About this exercise:
Once the pictures are set aside, transcribe the remaining data exactly.

Scene images with change listings:
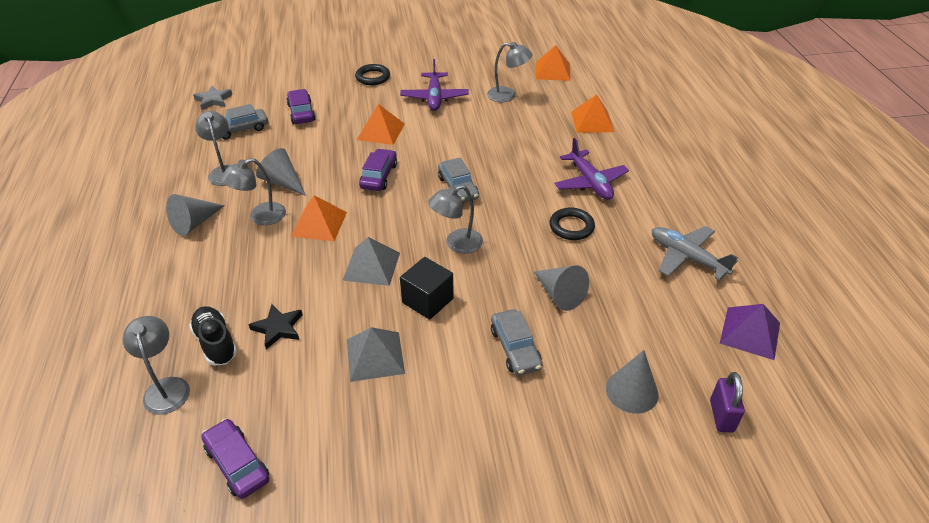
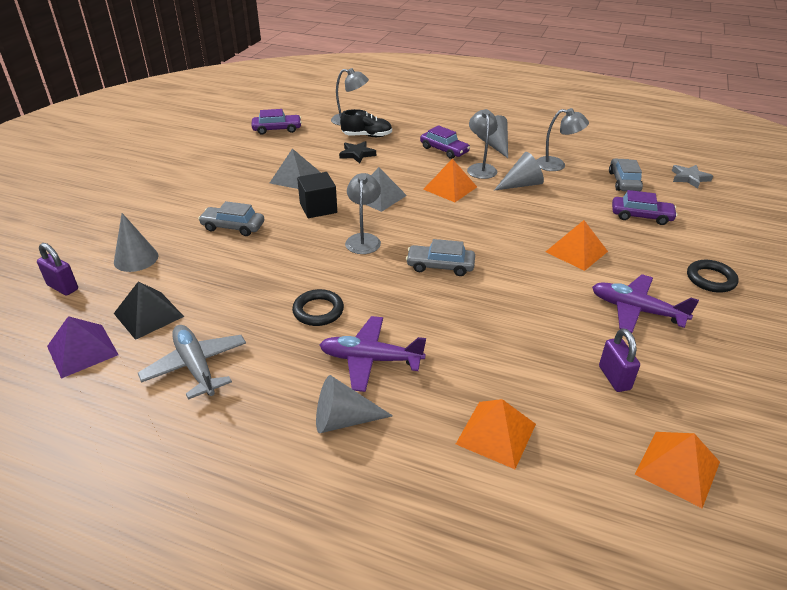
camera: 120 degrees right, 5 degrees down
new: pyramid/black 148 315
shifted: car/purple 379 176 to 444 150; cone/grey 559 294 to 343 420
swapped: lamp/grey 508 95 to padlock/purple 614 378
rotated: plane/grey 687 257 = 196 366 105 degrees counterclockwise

Exercise output:
camera: 120 degrees right, 5 degrees down
new: pyramid/black 148 315
shifted: car/purple 379 176 to 444 150; cone/grey 559 294 to 343 420
swapped: lamp/grey 508 95 to padlock/purple 614 378
rotated: plane/grey 687 257 = 196 366 105 degrees counterclockwise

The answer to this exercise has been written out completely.